§ **Record extracts**:
◇ ◇ ◇

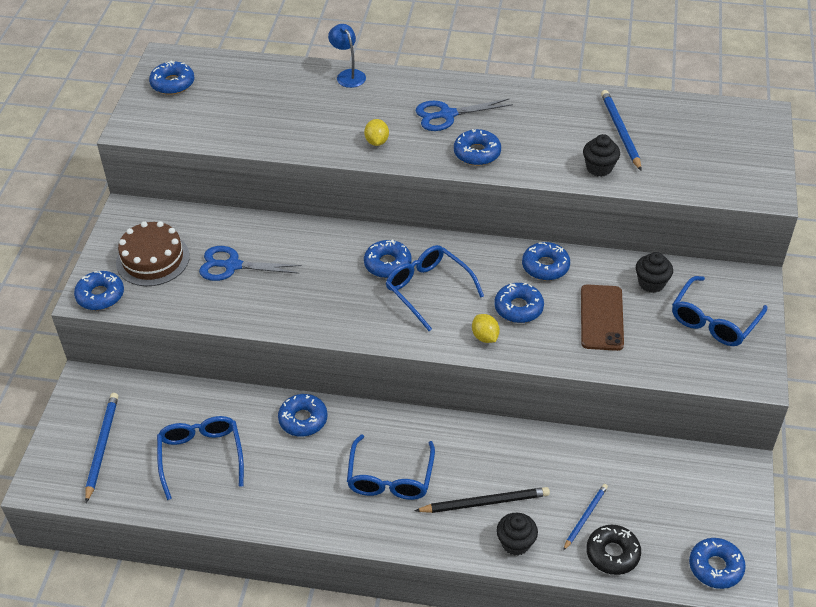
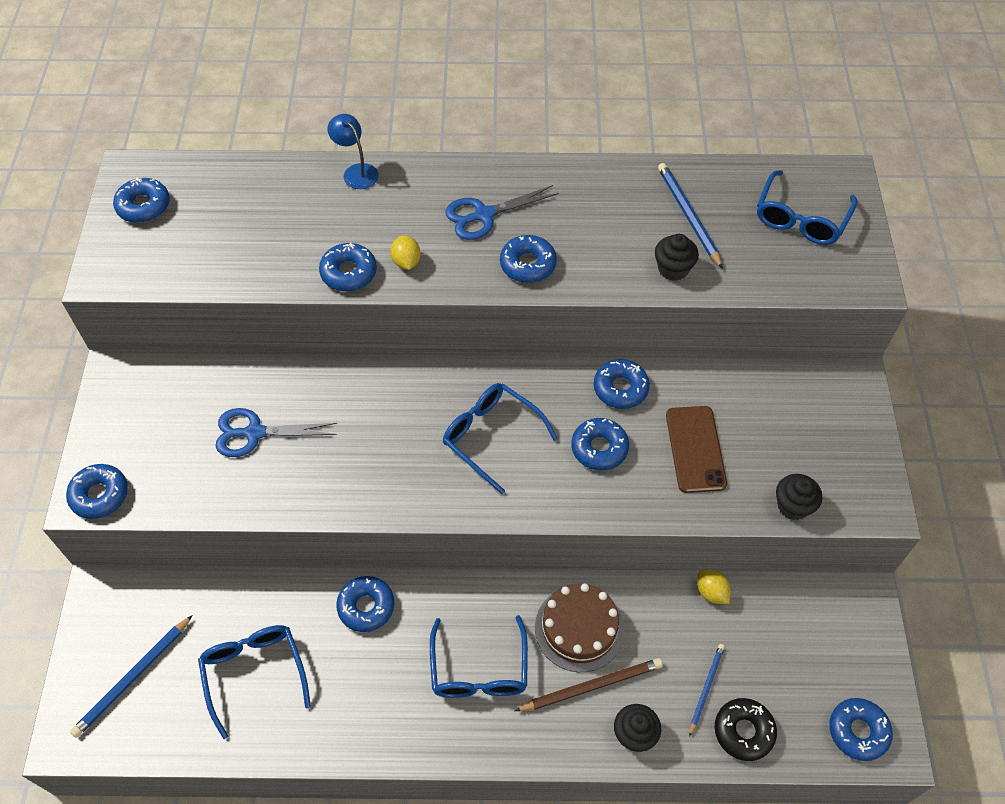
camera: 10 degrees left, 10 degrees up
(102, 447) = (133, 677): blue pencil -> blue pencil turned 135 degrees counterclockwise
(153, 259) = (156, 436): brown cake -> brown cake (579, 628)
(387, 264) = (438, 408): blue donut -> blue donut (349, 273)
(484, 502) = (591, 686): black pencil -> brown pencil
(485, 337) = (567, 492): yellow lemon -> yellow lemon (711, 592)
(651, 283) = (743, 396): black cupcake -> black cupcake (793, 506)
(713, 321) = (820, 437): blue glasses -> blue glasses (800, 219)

◇ ◇ ◇

§ **Goal of the exercise**: Write out every entry exactly. Pictures do not belong in the copy.

§ **Solved problem**:
camera: 10 degrees left, 10 degrees up
(102, 447) = (133, 677): blue pencil -> blue pencil turned 135 degrees counterclockwise
(153, 259) = (156, 436): brown cake -> brown cake (579, 628)
(387, 264) = (438, 408): blue donut -> blue donut (349, 273)
(484, 502) = (591, 686): black pencil -> brown pencil
(485, 337) = (567, 492): yellow lemon -> yellow lemon (711, 592)
(651, 283) = (743, 396): black cupcake -> black cupcake (793, 506)
(713, 321) = (820, 437): blue glasses -> blue glasses (800, 219)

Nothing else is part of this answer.